=== Begin Enclosure ===

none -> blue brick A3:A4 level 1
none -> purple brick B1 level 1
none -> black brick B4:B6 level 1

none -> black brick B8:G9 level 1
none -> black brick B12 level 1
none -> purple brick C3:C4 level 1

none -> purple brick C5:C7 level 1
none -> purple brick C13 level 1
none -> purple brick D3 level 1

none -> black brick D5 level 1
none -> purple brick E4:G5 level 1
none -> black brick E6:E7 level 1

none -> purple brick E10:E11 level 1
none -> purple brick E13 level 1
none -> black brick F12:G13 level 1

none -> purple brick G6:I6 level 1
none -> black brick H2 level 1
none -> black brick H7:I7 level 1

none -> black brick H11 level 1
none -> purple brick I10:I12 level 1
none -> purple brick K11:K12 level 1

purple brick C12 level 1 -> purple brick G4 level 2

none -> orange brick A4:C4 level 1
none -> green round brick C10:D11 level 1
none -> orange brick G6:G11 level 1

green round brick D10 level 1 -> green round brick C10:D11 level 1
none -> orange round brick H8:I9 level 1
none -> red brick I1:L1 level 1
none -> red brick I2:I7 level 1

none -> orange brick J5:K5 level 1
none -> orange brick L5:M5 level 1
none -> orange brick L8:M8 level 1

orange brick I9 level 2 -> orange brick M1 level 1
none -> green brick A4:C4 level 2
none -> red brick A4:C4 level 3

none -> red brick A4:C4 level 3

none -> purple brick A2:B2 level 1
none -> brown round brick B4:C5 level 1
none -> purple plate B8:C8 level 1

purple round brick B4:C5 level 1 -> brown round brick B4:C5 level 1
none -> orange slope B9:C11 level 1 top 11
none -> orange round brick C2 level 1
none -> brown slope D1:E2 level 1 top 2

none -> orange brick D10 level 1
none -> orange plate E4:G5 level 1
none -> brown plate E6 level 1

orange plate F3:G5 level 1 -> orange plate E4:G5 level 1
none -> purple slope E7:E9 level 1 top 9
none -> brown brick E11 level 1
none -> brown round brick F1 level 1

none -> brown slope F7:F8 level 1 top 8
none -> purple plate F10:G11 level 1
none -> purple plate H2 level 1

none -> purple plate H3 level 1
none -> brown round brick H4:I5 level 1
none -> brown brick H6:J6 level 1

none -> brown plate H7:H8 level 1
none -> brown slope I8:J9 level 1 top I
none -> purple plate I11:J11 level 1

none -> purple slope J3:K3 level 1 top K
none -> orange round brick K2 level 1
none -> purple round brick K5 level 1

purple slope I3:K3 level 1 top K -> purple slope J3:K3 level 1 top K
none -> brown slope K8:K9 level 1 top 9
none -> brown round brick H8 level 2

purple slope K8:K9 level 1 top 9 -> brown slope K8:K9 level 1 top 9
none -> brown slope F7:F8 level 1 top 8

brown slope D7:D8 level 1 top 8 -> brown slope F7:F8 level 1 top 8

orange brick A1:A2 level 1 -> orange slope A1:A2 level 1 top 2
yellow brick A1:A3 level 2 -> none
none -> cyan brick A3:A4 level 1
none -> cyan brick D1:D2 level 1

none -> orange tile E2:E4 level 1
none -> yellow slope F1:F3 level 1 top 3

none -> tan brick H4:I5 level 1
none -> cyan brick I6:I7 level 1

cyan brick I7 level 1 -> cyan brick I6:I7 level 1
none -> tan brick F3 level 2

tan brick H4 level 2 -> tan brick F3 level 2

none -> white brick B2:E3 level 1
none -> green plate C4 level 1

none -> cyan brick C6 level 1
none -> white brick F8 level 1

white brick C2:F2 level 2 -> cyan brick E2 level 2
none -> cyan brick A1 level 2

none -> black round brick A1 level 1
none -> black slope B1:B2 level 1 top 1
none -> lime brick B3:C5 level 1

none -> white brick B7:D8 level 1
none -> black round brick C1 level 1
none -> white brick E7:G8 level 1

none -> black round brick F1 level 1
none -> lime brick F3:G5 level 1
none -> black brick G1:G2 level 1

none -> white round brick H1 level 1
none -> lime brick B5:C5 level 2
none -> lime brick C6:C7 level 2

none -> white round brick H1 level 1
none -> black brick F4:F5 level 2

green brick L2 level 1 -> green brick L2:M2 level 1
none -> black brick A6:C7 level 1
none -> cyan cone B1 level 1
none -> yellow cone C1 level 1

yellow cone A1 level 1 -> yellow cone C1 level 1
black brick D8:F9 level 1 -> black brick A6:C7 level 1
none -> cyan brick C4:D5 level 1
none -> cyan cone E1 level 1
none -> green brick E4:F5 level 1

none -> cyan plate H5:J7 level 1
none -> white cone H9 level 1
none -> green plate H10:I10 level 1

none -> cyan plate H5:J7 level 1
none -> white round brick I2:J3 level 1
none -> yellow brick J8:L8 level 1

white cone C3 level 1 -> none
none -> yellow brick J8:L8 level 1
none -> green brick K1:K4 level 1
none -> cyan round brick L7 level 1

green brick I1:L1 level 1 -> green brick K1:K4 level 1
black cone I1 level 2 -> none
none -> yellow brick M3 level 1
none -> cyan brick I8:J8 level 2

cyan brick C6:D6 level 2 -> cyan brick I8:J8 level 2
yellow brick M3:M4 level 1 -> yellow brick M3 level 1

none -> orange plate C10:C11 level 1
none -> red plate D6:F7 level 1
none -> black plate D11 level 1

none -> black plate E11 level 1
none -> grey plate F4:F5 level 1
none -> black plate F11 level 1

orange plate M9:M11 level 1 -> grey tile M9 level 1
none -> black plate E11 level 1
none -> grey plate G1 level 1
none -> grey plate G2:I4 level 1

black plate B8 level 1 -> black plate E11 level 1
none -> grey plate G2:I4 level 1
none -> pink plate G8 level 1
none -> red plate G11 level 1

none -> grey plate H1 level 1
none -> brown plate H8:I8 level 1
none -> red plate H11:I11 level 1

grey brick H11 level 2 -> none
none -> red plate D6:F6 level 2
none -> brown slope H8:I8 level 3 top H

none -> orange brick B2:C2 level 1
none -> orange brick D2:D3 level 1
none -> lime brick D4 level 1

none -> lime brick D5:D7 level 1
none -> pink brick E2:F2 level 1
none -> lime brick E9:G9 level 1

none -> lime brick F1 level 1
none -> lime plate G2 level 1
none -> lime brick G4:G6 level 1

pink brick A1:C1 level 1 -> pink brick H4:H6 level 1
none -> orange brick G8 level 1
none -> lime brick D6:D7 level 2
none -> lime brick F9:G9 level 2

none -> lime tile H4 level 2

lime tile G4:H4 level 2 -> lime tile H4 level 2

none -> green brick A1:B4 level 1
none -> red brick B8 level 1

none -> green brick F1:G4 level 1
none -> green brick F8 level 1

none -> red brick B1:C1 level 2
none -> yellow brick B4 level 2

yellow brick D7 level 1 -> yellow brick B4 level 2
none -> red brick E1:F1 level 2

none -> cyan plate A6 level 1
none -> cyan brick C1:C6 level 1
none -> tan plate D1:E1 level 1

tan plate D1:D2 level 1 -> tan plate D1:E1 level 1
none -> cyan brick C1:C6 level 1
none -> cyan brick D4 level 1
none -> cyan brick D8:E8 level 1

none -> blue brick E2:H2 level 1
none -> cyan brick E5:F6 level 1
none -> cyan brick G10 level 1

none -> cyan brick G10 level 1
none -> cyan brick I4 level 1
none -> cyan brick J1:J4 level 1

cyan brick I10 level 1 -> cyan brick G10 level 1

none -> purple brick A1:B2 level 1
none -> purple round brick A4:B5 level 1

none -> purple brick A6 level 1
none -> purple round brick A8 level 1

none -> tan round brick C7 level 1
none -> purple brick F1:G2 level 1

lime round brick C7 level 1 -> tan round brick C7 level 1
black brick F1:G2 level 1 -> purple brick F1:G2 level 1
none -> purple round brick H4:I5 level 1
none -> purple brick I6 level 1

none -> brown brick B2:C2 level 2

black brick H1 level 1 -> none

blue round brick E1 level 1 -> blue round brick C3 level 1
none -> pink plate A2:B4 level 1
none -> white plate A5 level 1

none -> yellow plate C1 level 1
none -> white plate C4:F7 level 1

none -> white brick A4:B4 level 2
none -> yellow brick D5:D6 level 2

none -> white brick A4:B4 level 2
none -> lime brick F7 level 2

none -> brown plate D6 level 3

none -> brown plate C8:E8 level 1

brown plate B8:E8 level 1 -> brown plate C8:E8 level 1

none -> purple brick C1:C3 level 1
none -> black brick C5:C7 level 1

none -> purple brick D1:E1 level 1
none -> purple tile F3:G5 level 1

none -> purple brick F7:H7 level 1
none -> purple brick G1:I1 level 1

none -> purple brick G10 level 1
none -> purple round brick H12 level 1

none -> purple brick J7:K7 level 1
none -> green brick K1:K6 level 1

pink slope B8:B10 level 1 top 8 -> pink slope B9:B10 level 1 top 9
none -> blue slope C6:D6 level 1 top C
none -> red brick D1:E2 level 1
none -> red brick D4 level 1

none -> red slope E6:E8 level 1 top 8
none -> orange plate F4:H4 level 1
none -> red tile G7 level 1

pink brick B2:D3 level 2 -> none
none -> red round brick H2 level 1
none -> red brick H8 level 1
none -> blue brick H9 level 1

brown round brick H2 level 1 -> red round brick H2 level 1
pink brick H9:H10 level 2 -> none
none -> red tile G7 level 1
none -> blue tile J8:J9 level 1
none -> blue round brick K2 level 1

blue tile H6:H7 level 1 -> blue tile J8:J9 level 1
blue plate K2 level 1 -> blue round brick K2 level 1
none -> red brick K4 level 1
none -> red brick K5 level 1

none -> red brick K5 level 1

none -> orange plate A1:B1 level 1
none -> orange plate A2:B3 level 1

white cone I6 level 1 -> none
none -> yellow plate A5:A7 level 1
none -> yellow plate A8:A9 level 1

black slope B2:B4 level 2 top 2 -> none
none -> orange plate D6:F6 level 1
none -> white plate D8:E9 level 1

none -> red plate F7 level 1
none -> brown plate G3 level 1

=== End Enclosure ===

Could you set down, word for word, only the lines above from the line with "none -> cyan brick I6:I7 level 1" to the line with "green brick I1:L1", including both?

Answer below =
none -> cyan brick I6:I7 level 1

cyan brick I7 level 1 -> cyan brick I6:I7 level 1
none -> tan brick F3 level 2

tan brick H4 level 2 -> tan brick F3 level 2

none -> white brick B2:E3 level 1
none -> green plate C4 level 1

none -> cyan brick C6 level 1
none -> white brick F8 level 1

white brick C2:F2 level 2 -> cyan brick E2 level 2
none -> cyan brick A1 level 2

none -> black round brick A1 level 1
none -> black slope B1:B2 level 1 top 1
none -> lime brick B3:C5 level 1

none -> white brick B7:D8 level 1
none -> black round brick C1 level 1
none -> white brick E7:G8 level 1

none -> black round brick F1 level 1
none -> lime brick F3:G5 level 1
none -> black brick G1:G2 level 1

none -> white round brick H1 level 1
none -> lime brick B5:C5 level 2
none -> lime brick C6:C7 level 2

none -> white round brick H1 level 1
none -> black brick F4:F5 level 2

green brick L2 level 1 -> green brick L2:M2 level 1
none -> black brick A6:C7 level 1
none -> cyan cone B1 level 1
none -> yellow cone C1 level 1

yellow cone A1 level 1 -> yellow cone C1 level 1
black brick D8:F9 level 1 -> black brick A6:C7 level 1
none -> cyan brick C4:D5 level 1
none -> cyan cone E1 level 1
none -> green brick E4:F5 level 1

none -> cyan plate H5:J7 level 1
none -> white cone H9 level 1
none -> green plate H10:I10 level 1

none -> cyan plate H5:J7 level 1
none -> white round brick I2:J3 level 1
none -> yellow brick J8:L8 level 1

white cone C3 level 1 -> none
none -> yellow brick J8:L8 level 1
none -> green brick K1:K4 level 1
none -> cyan round brick L7 level 1

green brick I1:L1 level 1 -> green brick K1:K4 level 1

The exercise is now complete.